TASK OBJECTIVE - The lines below, from the one holding "turquoise padlock: [468,519,578,607]" through the final line, are to be copied exactly, with no other lines and no pictures.

======

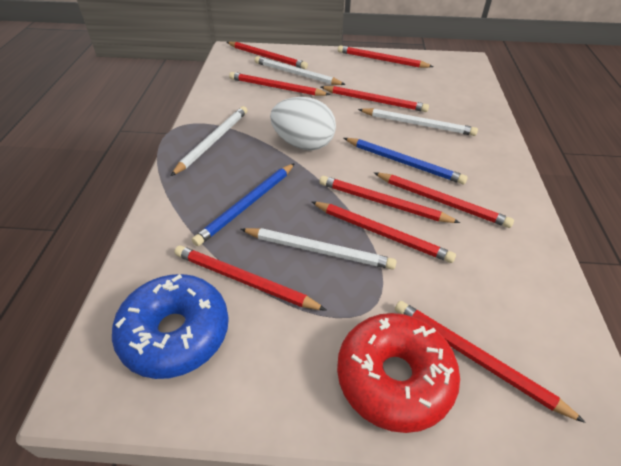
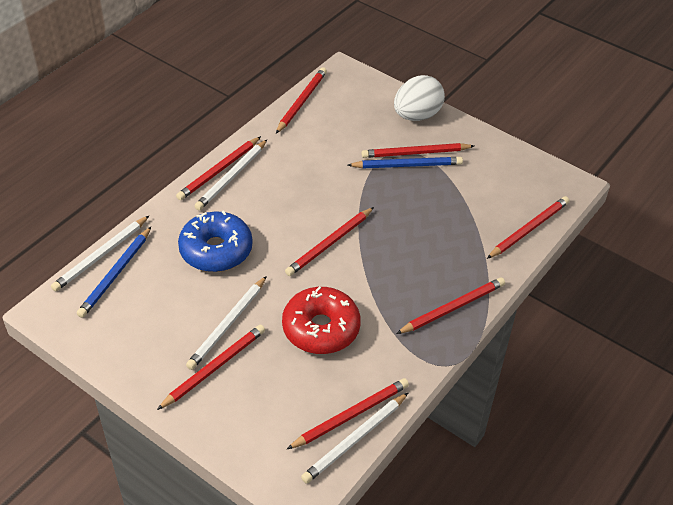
red pencil: [174,246,327,311] [227,42,308,69] [229,72,330,96] [311,201,456,263] [319,176,460,223] [321,86,429,112] [338,45,434,68] [374,173,514,228] [395,301,586,423] = 9 -> [157,325,265,410] [176,136,261,200] [276,67,327,133] [285,207,374,276] [287,378,409,449] [361,143,474,158] [396,278,505,334] [487,196,569,259] = 8

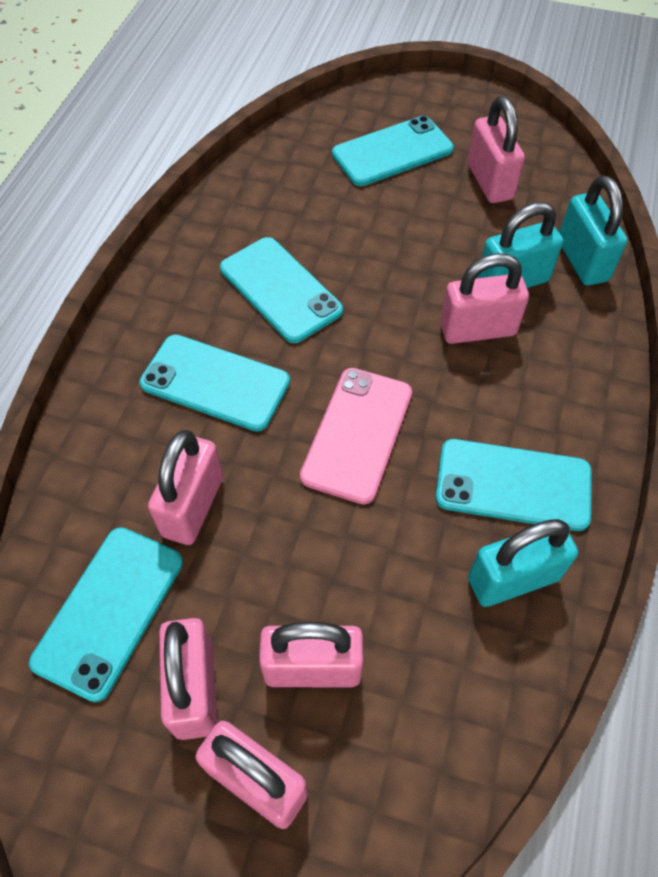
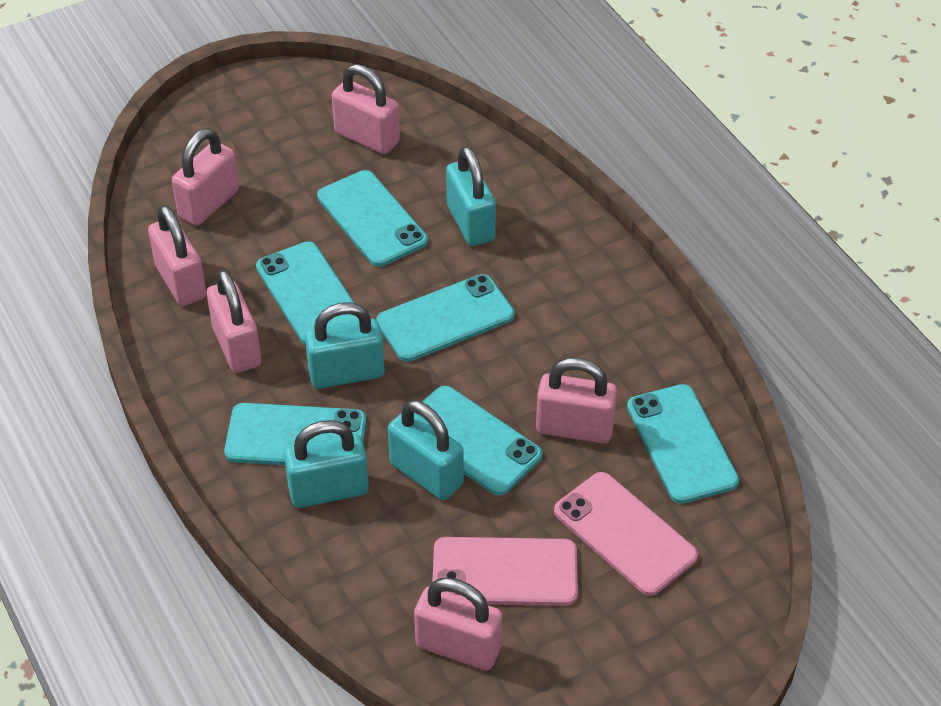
pink phone: [300,368,412,505] = 1 -> [432,537,578,606] [554,472,698,596] = 2
turquoise padlock: [468,519,578,607] [477,202,563,288] [559,175,628,286] = 3 -> [284,420,369,508] [305,302,384,389] [388,400,464,500] [446,146,496,246] = 4
turquoise phone: [29,527,183,702] [140,334,290,431] [220,237,343,343] [332,116,454,186] [436,439,592,531] = 5 -> [224,403,366,465] [256,241,359,345] [317,170,428,267] [376,274,515,362] [418,386,542,496] [627,384,739,504] = 6

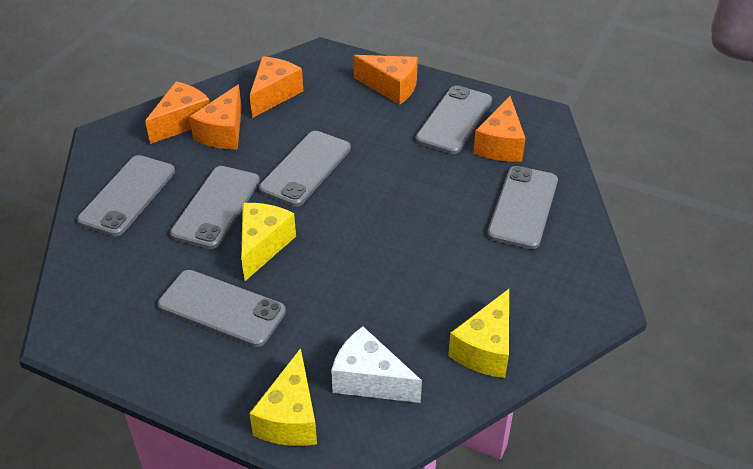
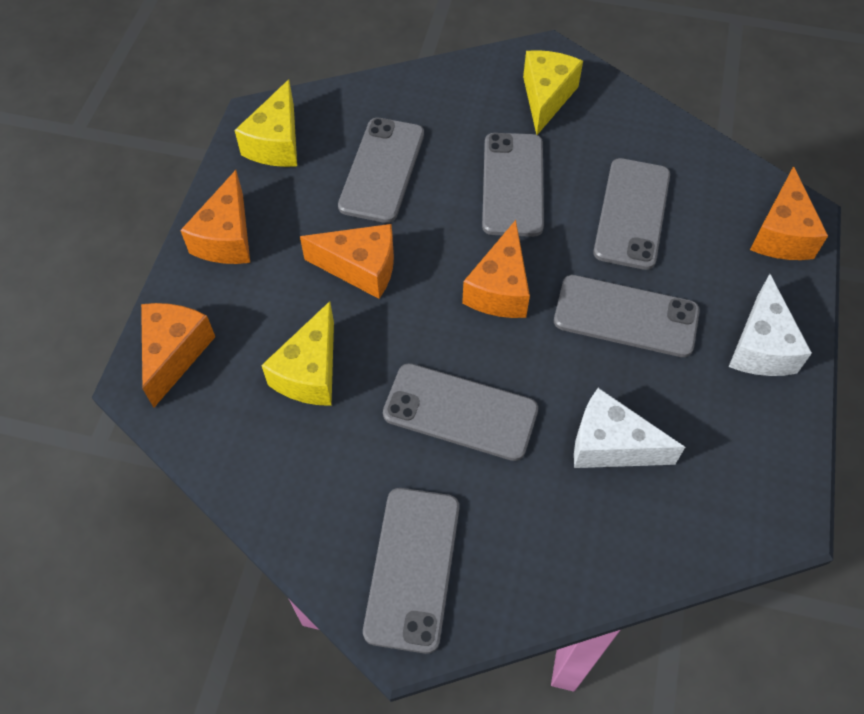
white cheese: [331,326,422,403] = 1 -> [574,388,685,468] [729,274,812,376] = 2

======

SOLUTION TO THIS EXERCISE -
turquoise padlock: [468,519,578,607] [477,202,563,288] [559,175,628,286] = 3 -> [284,420,369,508] [305,302,384,389] [388,400,464,500] [446,146,496,246] = 4
turquoise phone: [29,527,183,702] [140,334,290,431] [220,237,343,343] [332,116,454,186] [436,439,592,531] = 5 -> [224,403,366,465] [256,241,359,345] [317,170,428,267] [376,274,515,362] [418,386,542,496] [627,384,739,504] = 6

white cheese: [331,326,422,403] = 1 -> [574,388,685,468] [729,274,812,376] = 2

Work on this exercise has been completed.